### Records for this task ###

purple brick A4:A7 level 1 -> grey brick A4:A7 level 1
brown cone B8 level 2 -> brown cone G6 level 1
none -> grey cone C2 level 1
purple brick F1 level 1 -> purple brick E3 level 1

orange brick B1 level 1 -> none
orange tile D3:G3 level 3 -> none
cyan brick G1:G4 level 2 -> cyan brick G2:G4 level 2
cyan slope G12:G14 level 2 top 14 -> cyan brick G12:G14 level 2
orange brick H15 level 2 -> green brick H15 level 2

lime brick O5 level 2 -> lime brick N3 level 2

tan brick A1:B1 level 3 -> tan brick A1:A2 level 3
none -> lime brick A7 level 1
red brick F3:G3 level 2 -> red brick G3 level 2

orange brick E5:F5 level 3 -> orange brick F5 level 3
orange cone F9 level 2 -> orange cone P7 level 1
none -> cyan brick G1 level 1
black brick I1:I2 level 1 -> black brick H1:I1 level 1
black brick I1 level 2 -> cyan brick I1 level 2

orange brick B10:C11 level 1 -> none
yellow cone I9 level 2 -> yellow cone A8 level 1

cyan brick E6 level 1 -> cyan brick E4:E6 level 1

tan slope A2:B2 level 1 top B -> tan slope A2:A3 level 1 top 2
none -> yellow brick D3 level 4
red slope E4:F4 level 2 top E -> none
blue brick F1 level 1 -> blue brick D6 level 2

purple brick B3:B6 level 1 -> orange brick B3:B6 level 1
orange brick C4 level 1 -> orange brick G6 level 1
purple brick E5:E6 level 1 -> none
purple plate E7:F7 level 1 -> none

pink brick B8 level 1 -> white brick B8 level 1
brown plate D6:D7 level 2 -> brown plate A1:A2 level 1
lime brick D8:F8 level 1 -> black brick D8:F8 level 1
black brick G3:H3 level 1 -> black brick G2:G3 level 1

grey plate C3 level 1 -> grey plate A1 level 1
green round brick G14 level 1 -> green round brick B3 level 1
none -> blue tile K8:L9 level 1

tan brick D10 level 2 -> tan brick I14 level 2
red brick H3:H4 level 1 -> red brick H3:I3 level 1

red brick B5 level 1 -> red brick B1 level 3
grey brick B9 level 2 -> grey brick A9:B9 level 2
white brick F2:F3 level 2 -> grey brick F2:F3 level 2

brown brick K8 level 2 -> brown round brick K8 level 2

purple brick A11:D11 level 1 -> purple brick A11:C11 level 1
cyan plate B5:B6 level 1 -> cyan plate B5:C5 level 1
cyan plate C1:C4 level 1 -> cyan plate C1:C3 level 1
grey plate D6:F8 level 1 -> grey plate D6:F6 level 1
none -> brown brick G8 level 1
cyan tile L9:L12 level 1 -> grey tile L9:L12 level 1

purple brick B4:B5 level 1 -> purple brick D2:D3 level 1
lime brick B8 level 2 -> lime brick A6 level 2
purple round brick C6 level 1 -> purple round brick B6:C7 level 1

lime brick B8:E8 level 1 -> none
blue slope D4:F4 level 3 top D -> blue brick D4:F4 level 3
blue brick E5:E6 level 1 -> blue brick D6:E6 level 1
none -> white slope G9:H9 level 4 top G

###

[Task requirements]:
When you reach the end of the data, write every line out again verbatim.

[Answer to this exercise]:
purple brick A4:A7 level 1 -> grey brick A4:A7 level 1
brown cone B8 level 2 -> brown cone G6 level 1
none -> grey cone C2 level 1
purple brick F1 level 1 -> purple brick E3 level 1

orange brick B1 level 1 -> none
orange tile D3:G3 level 3 -> none
cyan brick G1:G4 level 2 -> cyan brick G2:G4 level 2
cyan slope G12:G14 level 2 top 14 -> cyan brick G12:G14 level 2
orange brick H15 level 2 -> green brick H15 level 2

lime brick O5 level 2 -> lime brick N3 level 2

tan brick A1:B1 level 3 -> tan brick A1:A2 level 3
none -> lime brick A7 level 1
red brick F3:G3 level 2 -> red brick G3 level 2

orange brick E5:F5 level 3 -> orange brick F5 level 3
orange cone F9 level 2 -> orange cone P7 level 1
none -> cyan brick G1 level 1
black brick I1:I2 level 1 -> black brick H1:I1 level 1
black brick I1 level 2 -> cyan brick I1 level 2

orange brick B10:C11 level 1 -> none
yellow cone I9 level 2 -> yellow cone A8 level 1

cyan brick E6 level 1 -> cyan brick E4:E6 level 1

tan slope A2:B2 level 1 top B -> tan slope A2:A3 level 1 top 2
none -> yellow brick D3 level 4
red slope E4:F4 level 2 top E -> none
blue brick F1 level 1 -> blue brick D6 level 2

purple brick B3:B6 level 1 -> orange brick B3:B6 level 1
orange brick C4 level 1 -> orange brick G6 level 1
purple brick E5:E6 level 1 -> none
purple plate E7:F7 level 1 -> none

pink brick B8 level 1 -> white brick B8 level 1
brown plate D6:D7 level 2 -> brown plate A1:A2 level 1
lime brick D8:F8 level 1 -> black brick D8:F8 level 1
black brick G3:H3 level 1 -> black brick G2:G3 level 1

grey plate C3 level 1 -> grey plate A1 level 1
green round brick G14 level 1 -> green round brick B3 level 1
none -> blue tile K8:L9 level 1

tan brick D10 level 2 -> tan brick I14 level 2
red brick H3:H4 level 1 -> red brick H3:I3 level 1

red brick B5 level 1 -> red brick B1 level 3
grey brick B9 level 2 -> grey brick A9:B9 level 2
white brick F2:F3 level 2 -> grey brick F2:F3 level 2

brown brick K8 level 2 -> brown round brick K8 level 2

purple brick A11:D11 level 1 -> purple brick A11:C11 level 1
cyan plate B5:B6 level 1 -> cyan plate B5:C5 level 1
cyan plate C1:C4 level 1 -> cyan plate C1:C3 level 1
grey plate D6:F8 level 1 -> grey plate D6:F6 level 1
none -> brown brick G8 level 1
cyan tile L9:L12 level 1 -> grey tile L9:L12 level 1

purple brick B4:B5 level 1 -> purple brick D2:D3 level 1
lime brick B8 level 2 -> lime brick A6 level 2
purple round brick C6 level 1 -> purple round brick B6:C7 level 1

lime brick B8:E8 level 1 -> none
blue slope D4:F4 level 3 top D -> blue brick D4:F4 level 3
blue brick E5:E6 level 1 -> blue brick D6:E6 level 1
none -> white slope G9:H9 level 4 top G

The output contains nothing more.